%%

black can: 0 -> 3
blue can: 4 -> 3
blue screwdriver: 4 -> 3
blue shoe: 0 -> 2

%%
%%

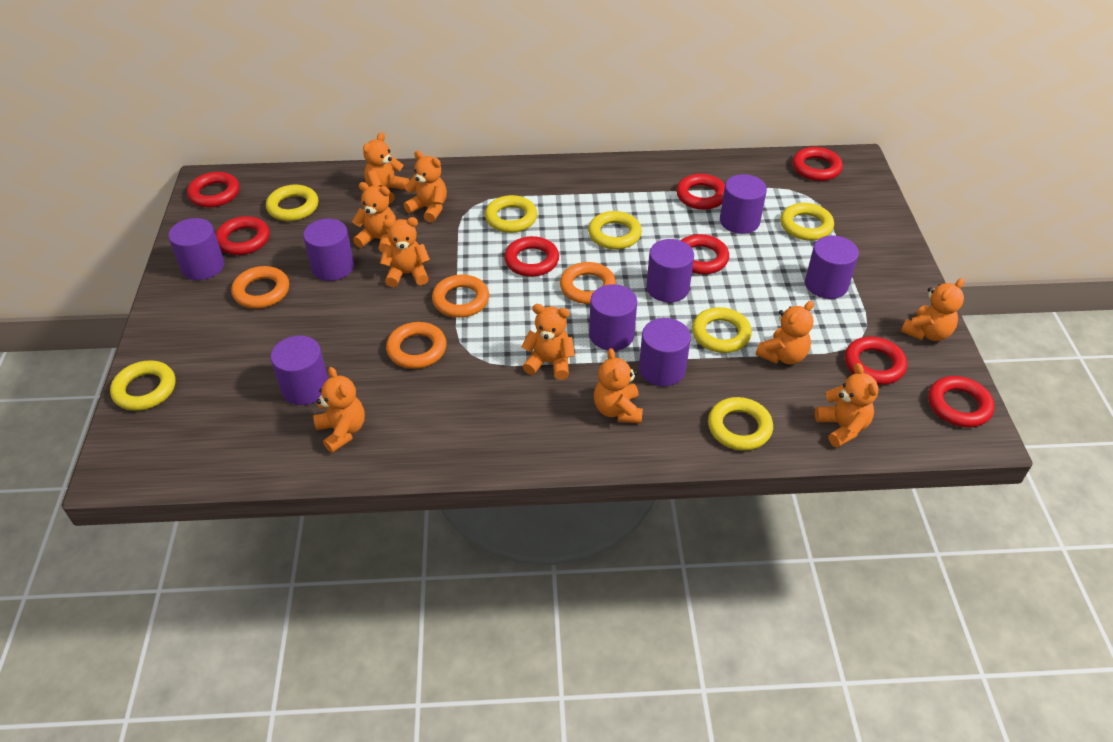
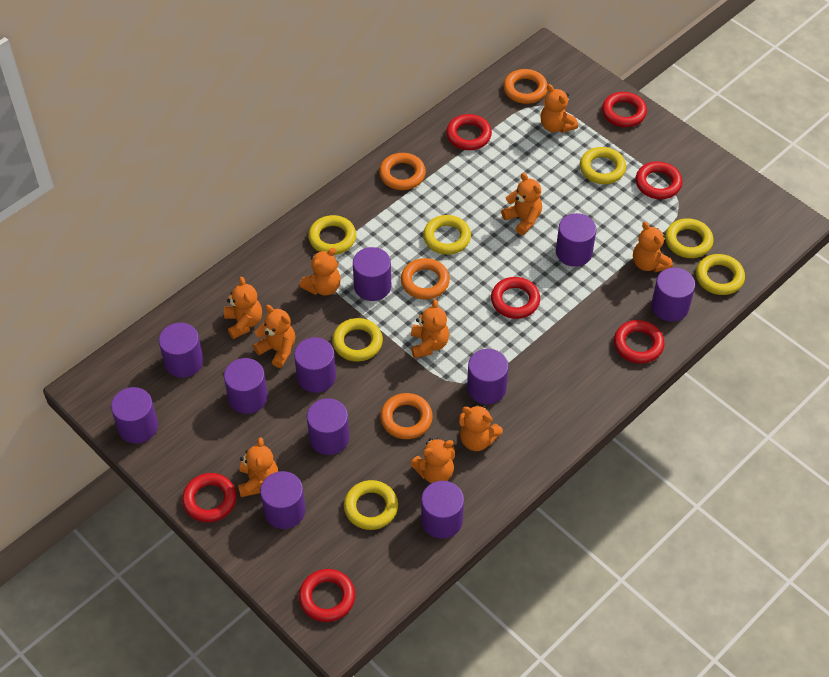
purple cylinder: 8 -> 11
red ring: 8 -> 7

%%

YOUR INSTRUCTIONS: Please count the lines in the records that contain "blue" and reply with the count alone.

ANSWER BOX: 3